### Directions
Make an exact copy of all the entries, with the pictures left out.

### Material for this task
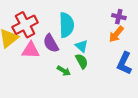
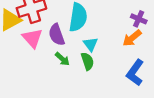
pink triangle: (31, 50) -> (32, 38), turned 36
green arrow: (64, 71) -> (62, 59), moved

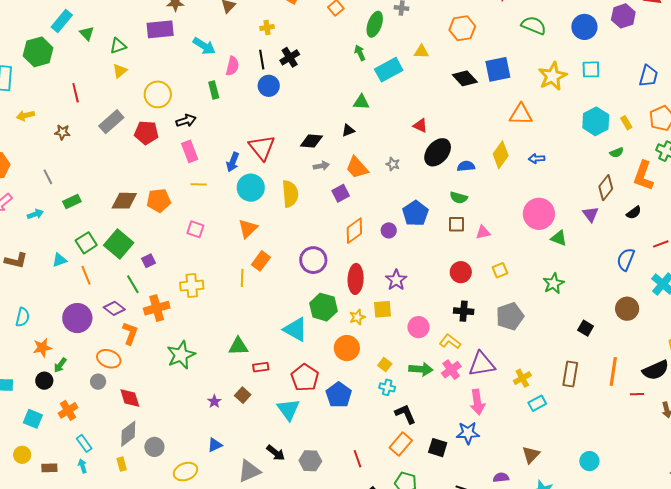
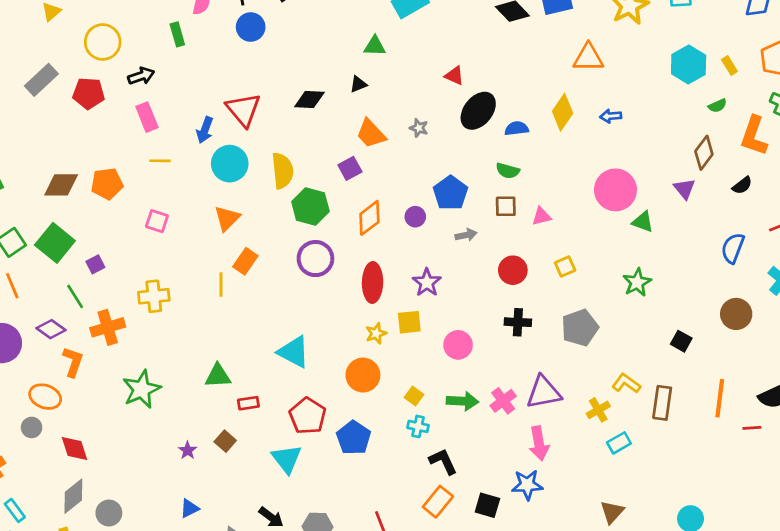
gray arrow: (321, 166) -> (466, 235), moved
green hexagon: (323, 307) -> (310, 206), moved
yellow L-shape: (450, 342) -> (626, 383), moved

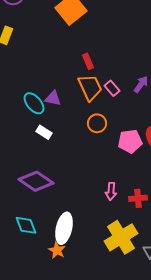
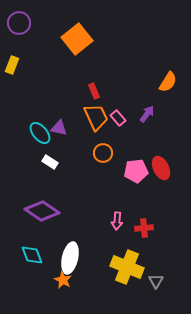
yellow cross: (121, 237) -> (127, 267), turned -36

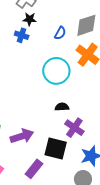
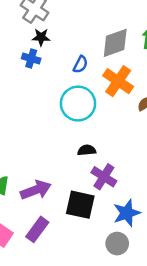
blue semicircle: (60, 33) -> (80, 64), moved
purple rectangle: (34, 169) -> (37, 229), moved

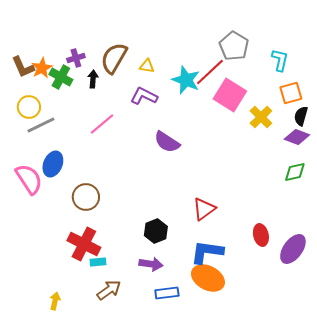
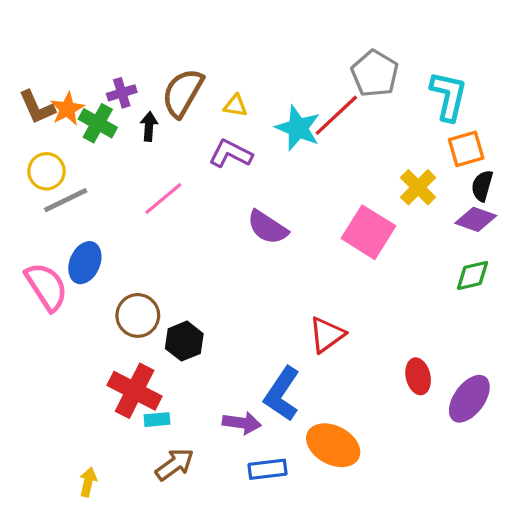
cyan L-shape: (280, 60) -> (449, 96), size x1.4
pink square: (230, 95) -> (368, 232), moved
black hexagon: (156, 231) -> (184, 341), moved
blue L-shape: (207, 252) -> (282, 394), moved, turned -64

### Task answer
pink triangle: (31, 50) -> (32, 38), turned 36
green arrow: (64, 71) -> (62, 59), moved

gray arrow: (321, 166) -> (466, 235), moved
green hexagon: (323, 307) -> (310, 206), moved
yellow L-shape: (450, 342) -> (626, 383), moved

yellow cross: (121, 237) -> (127, 267), turned -36

blue semicircle: (60, 33) -> (80, 64), moved
purple rectangle: (34, 169) -> (37, 229), moved

cyan L-shape: (280, 60) -> (449, 96), size x1.4
pink square: (230, 95) -> (368, 232), moved
black hexagon: (156, 231) -> (184, 341), moved
blue L-shape: (207, 252) -> (282, 394), moved, turned -64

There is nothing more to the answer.